RECORDS SHOWN:
____

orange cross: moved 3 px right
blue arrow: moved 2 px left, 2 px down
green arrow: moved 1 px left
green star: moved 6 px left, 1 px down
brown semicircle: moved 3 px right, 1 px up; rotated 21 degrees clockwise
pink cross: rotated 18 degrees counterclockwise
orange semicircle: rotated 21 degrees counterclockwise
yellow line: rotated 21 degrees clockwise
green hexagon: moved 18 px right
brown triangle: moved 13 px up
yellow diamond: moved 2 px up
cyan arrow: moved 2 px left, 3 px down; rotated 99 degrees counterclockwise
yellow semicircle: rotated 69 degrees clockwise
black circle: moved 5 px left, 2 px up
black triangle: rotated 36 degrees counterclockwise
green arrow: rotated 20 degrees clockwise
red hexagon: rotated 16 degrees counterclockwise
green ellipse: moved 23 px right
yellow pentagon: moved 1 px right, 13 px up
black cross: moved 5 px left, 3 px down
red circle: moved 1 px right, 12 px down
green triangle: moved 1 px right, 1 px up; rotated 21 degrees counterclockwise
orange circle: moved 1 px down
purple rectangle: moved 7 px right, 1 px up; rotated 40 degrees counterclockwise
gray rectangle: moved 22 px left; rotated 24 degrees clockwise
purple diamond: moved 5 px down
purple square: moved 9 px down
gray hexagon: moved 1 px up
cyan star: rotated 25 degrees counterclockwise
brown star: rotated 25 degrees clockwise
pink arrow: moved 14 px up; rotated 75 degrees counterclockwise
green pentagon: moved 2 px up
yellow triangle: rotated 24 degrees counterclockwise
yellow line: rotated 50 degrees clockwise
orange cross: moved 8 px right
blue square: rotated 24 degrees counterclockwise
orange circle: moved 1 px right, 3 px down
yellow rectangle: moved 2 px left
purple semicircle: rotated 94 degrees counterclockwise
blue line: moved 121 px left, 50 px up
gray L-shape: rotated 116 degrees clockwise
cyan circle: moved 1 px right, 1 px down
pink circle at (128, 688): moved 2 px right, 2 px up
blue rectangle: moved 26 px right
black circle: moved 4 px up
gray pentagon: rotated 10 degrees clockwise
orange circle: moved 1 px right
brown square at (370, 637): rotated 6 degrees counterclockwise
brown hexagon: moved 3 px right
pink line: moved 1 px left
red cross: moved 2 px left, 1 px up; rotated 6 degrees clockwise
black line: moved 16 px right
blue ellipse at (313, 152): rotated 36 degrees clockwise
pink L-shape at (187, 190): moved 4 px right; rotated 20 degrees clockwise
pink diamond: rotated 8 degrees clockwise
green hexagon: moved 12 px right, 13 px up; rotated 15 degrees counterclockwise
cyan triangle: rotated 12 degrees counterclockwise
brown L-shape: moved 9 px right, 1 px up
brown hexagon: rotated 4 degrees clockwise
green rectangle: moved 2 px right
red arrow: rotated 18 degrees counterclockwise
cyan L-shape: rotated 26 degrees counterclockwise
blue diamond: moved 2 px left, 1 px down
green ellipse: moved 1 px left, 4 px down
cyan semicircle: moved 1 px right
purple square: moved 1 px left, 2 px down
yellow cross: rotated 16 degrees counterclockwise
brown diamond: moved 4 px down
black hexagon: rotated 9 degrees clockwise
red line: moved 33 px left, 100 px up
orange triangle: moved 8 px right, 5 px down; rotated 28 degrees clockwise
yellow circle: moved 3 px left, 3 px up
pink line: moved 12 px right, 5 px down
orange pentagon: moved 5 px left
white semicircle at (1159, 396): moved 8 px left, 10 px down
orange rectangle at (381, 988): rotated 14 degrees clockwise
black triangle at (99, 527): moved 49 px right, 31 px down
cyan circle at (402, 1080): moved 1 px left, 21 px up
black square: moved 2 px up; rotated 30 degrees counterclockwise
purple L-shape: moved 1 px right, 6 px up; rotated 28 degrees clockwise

____

PROBLEM DETAILS: Above are the records. Copy the lines beginning at the one that has "green hexagon: moved 18 px right" and ending with the one that has "orange circle: moved 1 px down", unchanged.

RESULT FOR THIS EXERCISE:
green hexagon: moved 18 px right
brown triangle: moved 13 px up
yellow diamond: moved 2 px up
cyan arrow: moved 2 px left, 3 px down; rotated 99 degrees counterclockwise
yellow semicircle: rotated 69 degrees clockwise
black circle: moved 5 px left, 2 px up
black triangle: rotated 36 degrees counterclockwise
green arrow: rotated 20 degrees clockwise
red hexagon: rotated 16 degrees counterclockwise
green ellipse: moved 23 px right
yellow pentagon: moved 1 px right, 13 px up
black cross: moved 5 px left, 3 px down
red circle: moved 1 px right, 12 px down
green triangle: moved 1 px right, 1 px up; rotated 21 degrees counterclockwise
orange circle: moved 1 px down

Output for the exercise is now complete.